Assigned task:
Locate the line that contains "TP3: none -> test point (EN)" in the entries below, then repeat it and every following line through the line that contains "V1: 24V (plus", exactly, and no others.

Record excerpts:

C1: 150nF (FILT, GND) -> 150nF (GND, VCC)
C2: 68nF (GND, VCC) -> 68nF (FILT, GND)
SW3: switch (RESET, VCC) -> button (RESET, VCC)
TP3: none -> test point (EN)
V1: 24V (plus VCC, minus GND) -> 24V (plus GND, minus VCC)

* * *

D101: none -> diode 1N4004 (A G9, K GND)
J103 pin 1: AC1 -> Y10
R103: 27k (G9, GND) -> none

Answer to the exercise:
TP3: none -> test point (EN)
V1: 24V (plus VCC, minus GND) -> 24V (plus GND, minus VCC)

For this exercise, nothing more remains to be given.